→ Data lines
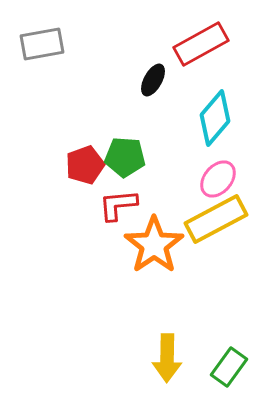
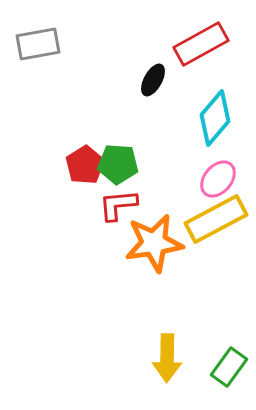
gray rectangle: moved 4 px left
green pentagon: moved 7 px left, 7 px down
red pentagon: rotated 12 degrees counterclockwise
orange star: moved 2 px up; rotated 26 degrees clockwise
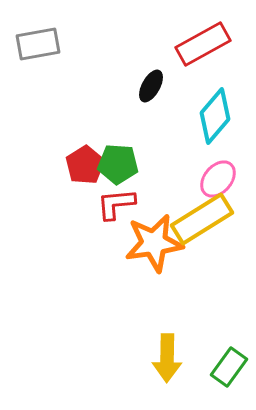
red rectangle: moved 2 px right
black ellipse: moved 2 px left, 6 px down
cyan diamond: moved 2 px up
red L-shape: moved 2 px left, 1 px up
yellow rectangle: moved 14 px left; rotated 4 degrees counterclockwise
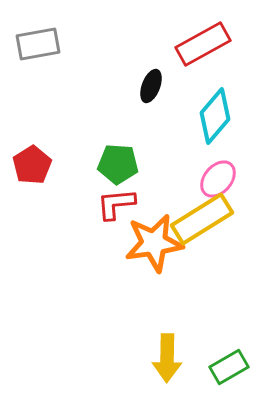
black ellipse: rotated 8 degrees counterclockwise
red pentagon: moved 53 px left
green rectangle: rotated 24 degrees clockwise
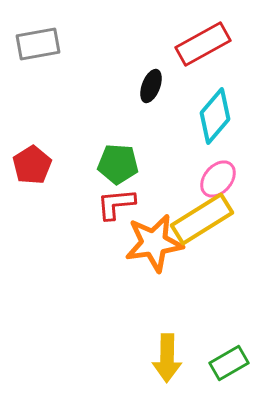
green rectangle: moved 4 px up
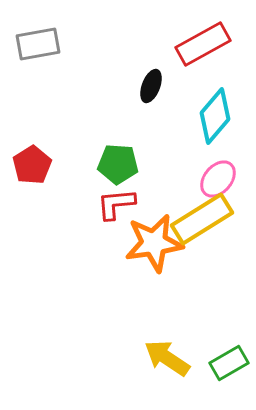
yellow arrow: rotated 123 degrees clockwise
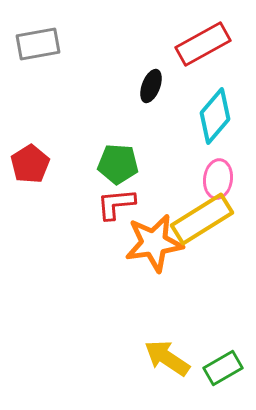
red pentagon: moved 2 px left, 1 px up
pink ellipse: rotated 33 degrees counterclockwise
green rectangle: moved 6 px left, 5 px down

→ Written instruction
Copy all the data above word for word, but leave out the pictures.

→ Solution
gray rectangle: moved 4 px left
green pentagon: moved 7 px left, 7 px down
red pentagon: rotated 12 degrees counterclockwise
orange star: moved 2 px up; rotated 26 degrees clockwise
red rectangle: moved 2 px right
black ellipse: moved 2 px left, 6 px down
cyan diamond: moved 2 px up
red L-shape: moved 2 px left, 1 px up
yellow rectangle: moved 14 px left; rotated 4 degrees counterclockwise
black ellipse: rotated 8 degrees counterclockwise
red pentagon: moved 53 px left
green rectangle: rotated 24 degrees clockwise
green rectangle: moved 4 px up
yellow arrow: rotated 123 degrees clockwise
red pentagon: moved 2 px left, 1 px up
pink ellipse: rotated 33 degrees counterclockwise
green rectangle: moved 6 px left, 5 px down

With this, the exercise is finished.